EXERCISE: Each line from the one that contains "pink star: rotated" to the last line of the records below must be restated word for word.

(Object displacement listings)
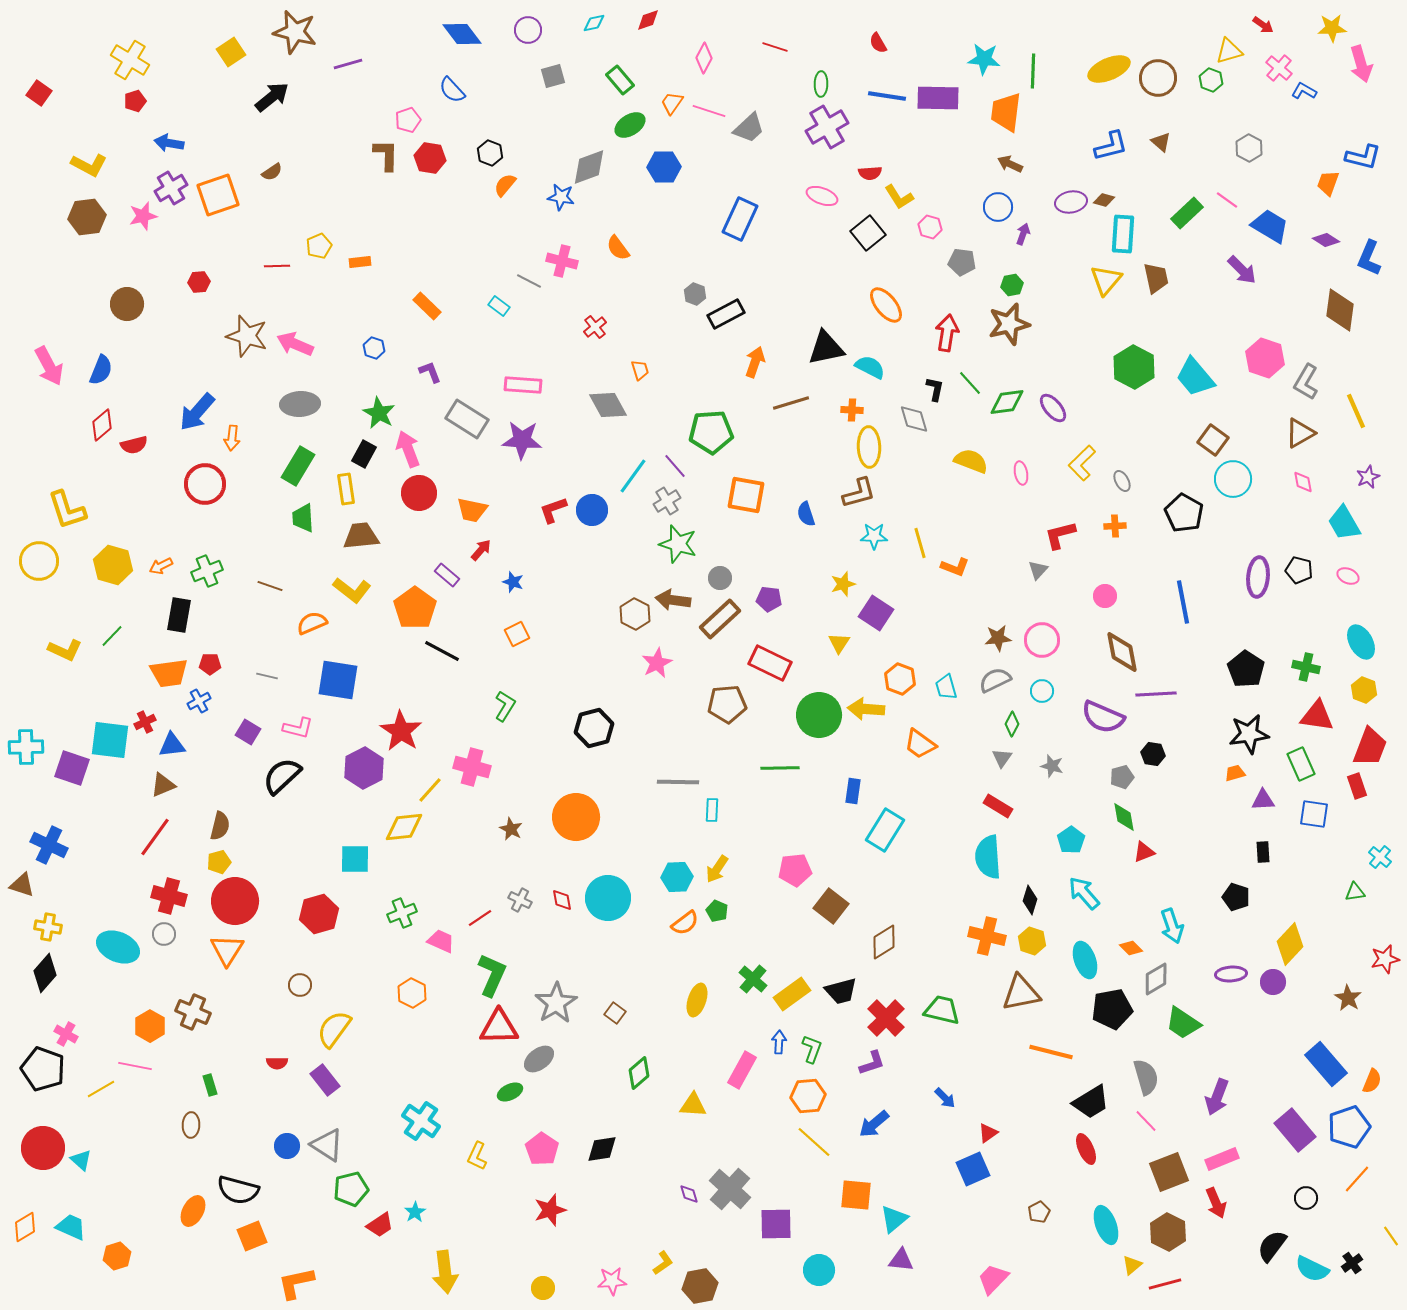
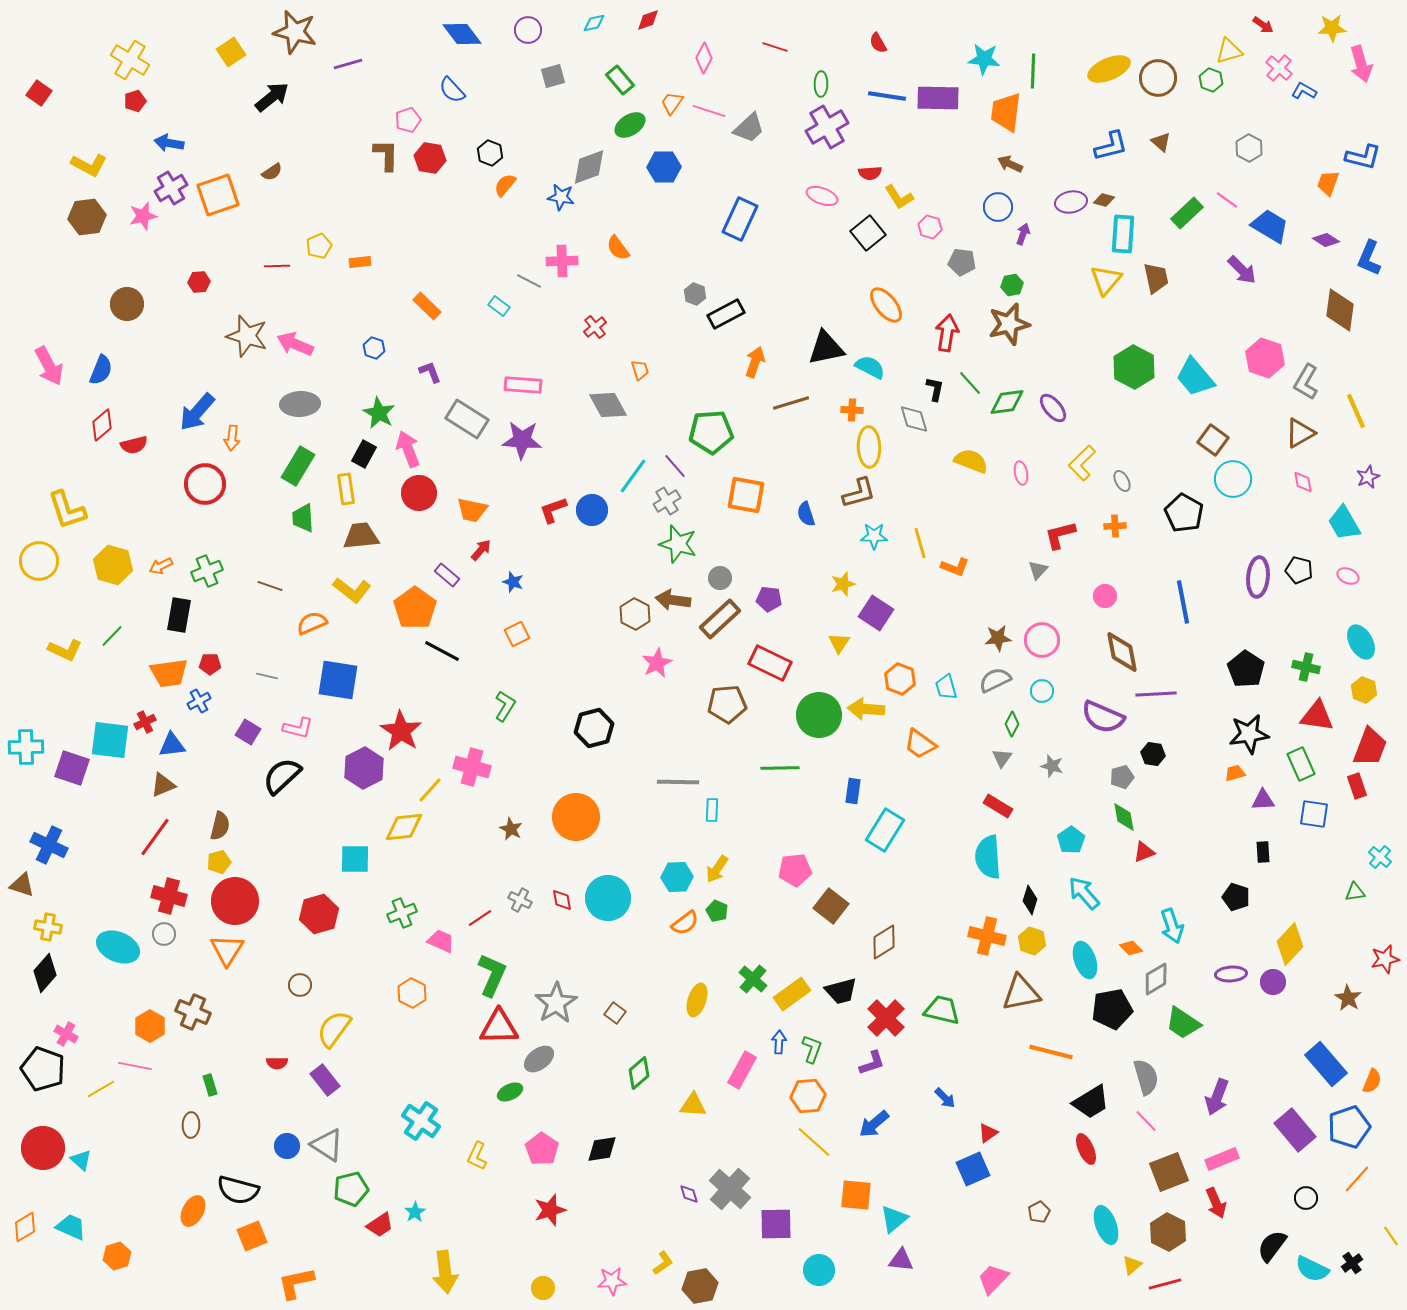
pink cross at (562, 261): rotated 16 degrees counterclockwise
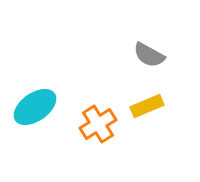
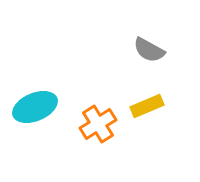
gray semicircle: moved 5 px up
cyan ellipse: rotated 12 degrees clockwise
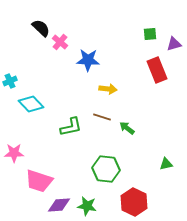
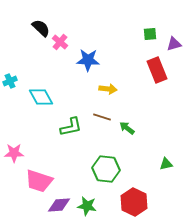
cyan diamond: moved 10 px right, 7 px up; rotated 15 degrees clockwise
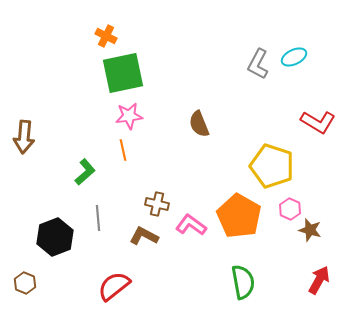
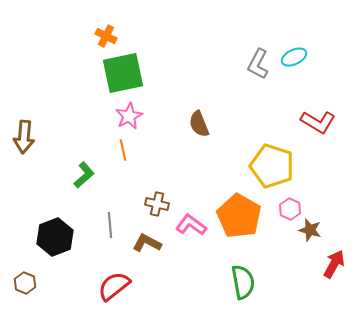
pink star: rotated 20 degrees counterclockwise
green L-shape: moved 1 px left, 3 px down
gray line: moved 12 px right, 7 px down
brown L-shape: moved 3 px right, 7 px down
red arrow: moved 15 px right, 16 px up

EXERCISE ANSWER:
pink star: rotated 20 degrees counterclockwise
green L-shape: moved 1 px left, 3 px down
gray line: moved 12 px right, 7 px down
brown L-shape: moved 3 px right, 7 px down
red arrow: moved 15 px right, 16 px up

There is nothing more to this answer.